╔══
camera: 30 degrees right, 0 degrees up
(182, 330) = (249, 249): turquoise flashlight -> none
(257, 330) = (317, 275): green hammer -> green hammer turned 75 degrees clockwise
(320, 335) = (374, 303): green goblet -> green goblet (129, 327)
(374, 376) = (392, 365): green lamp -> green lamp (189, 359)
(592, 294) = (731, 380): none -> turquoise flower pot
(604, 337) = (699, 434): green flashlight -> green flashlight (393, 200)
╚══
**What is needed:** Please reproduce the data as it was given, with every line exact.

**Output for this task:**
camera: 30 degrees right, 0 degrees up
(182, 330) = (249, 249): turquoise flashlight -> none
(257, 330) = (317, 275): green hammer -> green hammer turned 75 degrees clockwise
(320, 335) = (374, 303): green goblet -> green goblet (129, 327)
(374, 376) = (392, 365): green lamp -> green lamp (189, 359)
(592, 294) = (731, 380): none -> turquoise flower pot
(604, 337) = (699, 434): green flashlight -> green flashlight (393, 200)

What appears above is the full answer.